**Exercise requirements:** Line by line, retype the material exactly and leave each picture out.

**Exercise inputs:**
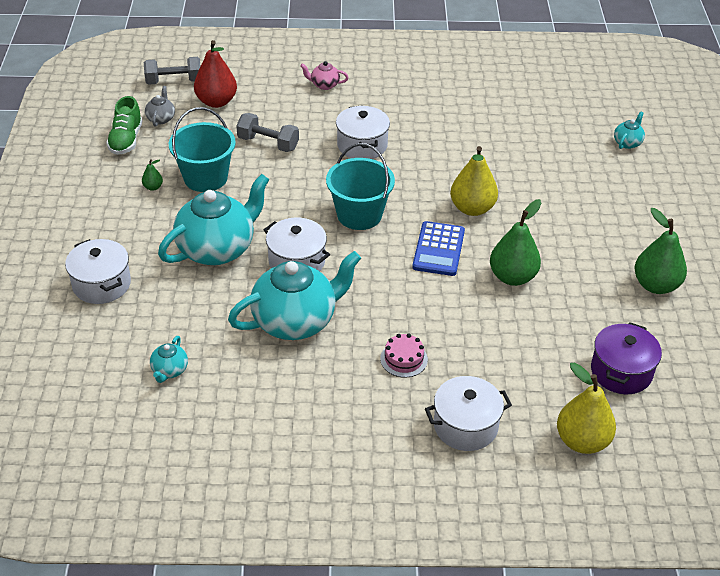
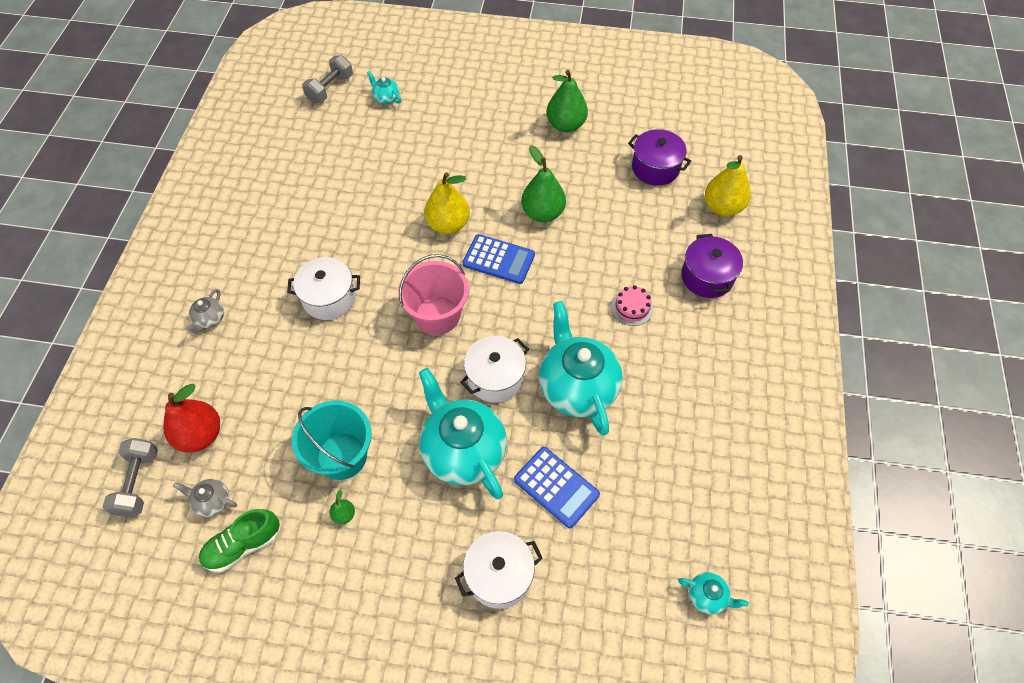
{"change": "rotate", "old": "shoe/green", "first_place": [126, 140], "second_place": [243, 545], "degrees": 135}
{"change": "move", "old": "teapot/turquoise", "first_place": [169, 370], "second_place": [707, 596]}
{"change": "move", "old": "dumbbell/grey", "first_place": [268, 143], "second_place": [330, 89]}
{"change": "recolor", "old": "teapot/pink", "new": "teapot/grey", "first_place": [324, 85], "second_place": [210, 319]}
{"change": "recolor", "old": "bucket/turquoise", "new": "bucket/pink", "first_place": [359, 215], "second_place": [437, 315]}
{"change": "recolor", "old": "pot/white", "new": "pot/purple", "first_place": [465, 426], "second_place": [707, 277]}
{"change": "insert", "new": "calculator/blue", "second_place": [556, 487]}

**Response to the task:**
{"change": "rotate", "old": "shoe/green", "first_place": [126, 140], "second_place": [243, 545], "degrees": 135}
{"change": "move", "old": "teapot/turquoise", "first_place": [169, 370], "second_place": [707, 596]}
{"change": "move", "old": "dumbbell/grey", "first_place": [268, 143], "second_place": [330, 89]}
{"change": "recolor", "old": "teapot/pink", "new": "teapot/grey", "first_place": [324, 85], "second_place": [210, 319]}
{"change": "recolor", "old": "bucket/turquoise", "new": "bucket/pink", "first_place": [359, 215], "second_place": [437, 315]}
{"change": "recolor", "old": "pot/white", "new": "pot/purple", "first_place": [465, 426], "second_place": [707, 277]}
{"change": "insert", "new": "calculator/blue", "second_place": [556, 487]}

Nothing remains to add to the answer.